The input.
-=-=-

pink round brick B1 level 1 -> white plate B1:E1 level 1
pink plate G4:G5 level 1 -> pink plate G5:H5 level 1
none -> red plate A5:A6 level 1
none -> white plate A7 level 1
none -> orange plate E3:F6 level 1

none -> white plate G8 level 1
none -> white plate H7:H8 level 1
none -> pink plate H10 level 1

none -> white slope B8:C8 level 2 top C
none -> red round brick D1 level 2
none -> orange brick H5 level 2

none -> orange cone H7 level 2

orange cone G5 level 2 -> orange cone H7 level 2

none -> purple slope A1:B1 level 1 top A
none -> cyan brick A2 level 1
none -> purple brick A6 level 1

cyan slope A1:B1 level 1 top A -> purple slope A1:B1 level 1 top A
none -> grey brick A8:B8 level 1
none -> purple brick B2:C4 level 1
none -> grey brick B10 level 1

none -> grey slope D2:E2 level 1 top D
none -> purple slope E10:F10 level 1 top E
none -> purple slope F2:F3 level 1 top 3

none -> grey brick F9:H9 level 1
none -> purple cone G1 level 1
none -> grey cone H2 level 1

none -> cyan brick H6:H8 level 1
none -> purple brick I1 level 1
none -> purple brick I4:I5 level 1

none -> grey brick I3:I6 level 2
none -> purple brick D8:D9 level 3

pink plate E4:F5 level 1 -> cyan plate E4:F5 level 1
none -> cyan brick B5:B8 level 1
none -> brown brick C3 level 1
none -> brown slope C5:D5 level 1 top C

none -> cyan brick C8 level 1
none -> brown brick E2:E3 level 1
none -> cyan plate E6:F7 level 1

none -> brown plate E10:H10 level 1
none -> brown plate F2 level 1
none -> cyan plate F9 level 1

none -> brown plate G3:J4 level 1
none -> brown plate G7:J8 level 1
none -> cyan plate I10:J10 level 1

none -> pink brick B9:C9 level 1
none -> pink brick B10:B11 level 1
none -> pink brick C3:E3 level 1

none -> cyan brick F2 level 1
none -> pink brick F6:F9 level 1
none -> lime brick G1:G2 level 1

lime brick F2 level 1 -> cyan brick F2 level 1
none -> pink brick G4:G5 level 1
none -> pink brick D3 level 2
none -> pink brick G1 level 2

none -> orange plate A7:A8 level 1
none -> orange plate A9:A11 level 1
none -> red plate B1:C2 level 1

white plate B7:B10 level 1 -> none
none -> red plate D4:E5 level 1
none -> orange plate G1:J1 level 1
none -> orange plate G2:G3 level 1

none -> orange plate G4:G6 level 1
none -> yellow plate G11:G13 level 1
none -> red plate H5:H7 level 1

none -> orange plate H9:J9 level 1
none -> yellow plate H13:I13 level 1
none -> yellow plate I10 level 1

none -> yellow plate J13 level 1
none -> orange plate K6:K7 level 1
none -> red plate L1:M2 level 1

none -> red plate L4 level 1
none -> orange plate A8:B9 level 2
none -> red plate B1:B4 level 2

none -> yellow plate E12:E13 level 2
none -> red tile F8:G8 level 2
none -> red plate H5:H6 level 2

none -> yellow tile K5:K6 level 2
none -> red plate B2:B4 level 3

-=-=-

Problem to work on. Among the lines above, find the one with "none -> brown slope C5:D5 level 1 top C" and the one with "none -> cyan brick F2 level 1". Quote both and everything between them, exactly.

Exercise output.
none -> brown slope C5:D5 level 1 top C

none -> cyan brick C8 level 1
none -> brown brick E2:E3 level 1
none -> cyan plate E6:F7 level 1

none -> brown plate E10:H10 level 1
none -> brown plate F2 level 1
none -> cyan plate F9 level 1

none -> brown plate G3:J4 level 1
none -> brown plate G7:J8 level 1
none -> cyan plate I10:J10 level 1

none -> pink brick B9:C9 level 1
none -> pink brick B10:B11 level 1
none -> pink brick C3:E3 level 1

none -> cyan brick F2 level 1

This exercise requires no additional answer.